Dataset records ::
+ + + +

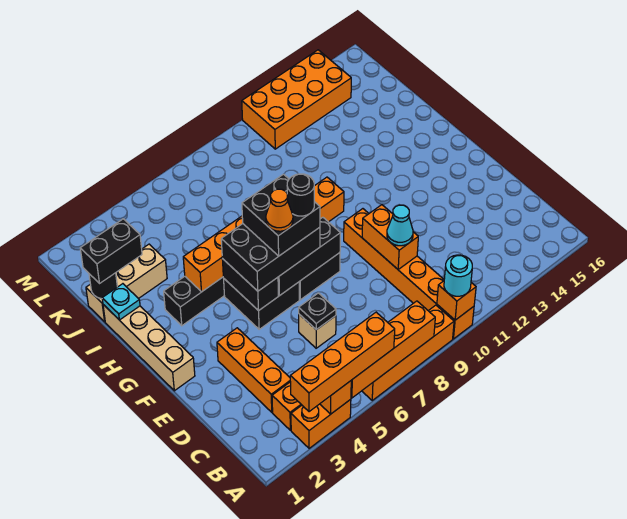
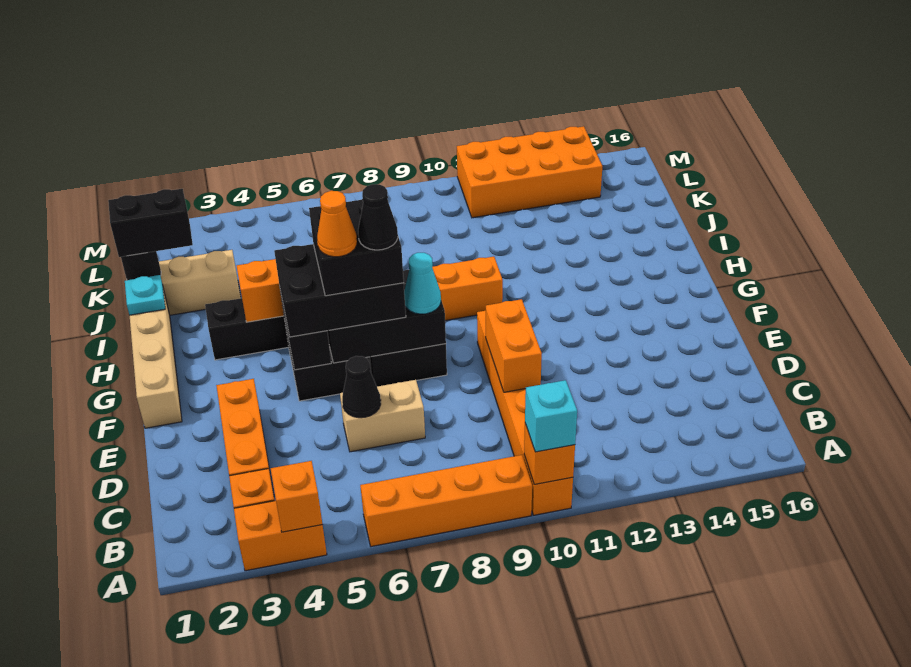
orange brick A3:A6 level 3 -> none
orange brick A5:A8 level 2 -> none
cyan round brick A10 level 3 -> cyan brick A10 level 3
tan brick D6 level 1 -> tan brick D6:D7 level 1
black plate D6 level 2 -> black cone D6 level 2
cyan cone D10 level 3 -> cyan cone F8 level 3
black round brick F7 level 5 -> black cone F7 level 5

+ + + +

Problem details :: Copy out the lines above in full and unaltered, apart from the pictures.

Response box ::
orange brick A3:A6 level 3 -> none
orange brick A5:A8 level 2 -> none
cyan round brick A10 level 3 -> cyan brick A10 level 3
tan brick D6 level 1 -> tan brick D6:D7 level 1
black plate D6 level 2 -> black cone D6 level 2
cyan cone D10 level 3 -> cyan cone F8 level 3
black round brick F7 level 5 -> black cone F7 level 5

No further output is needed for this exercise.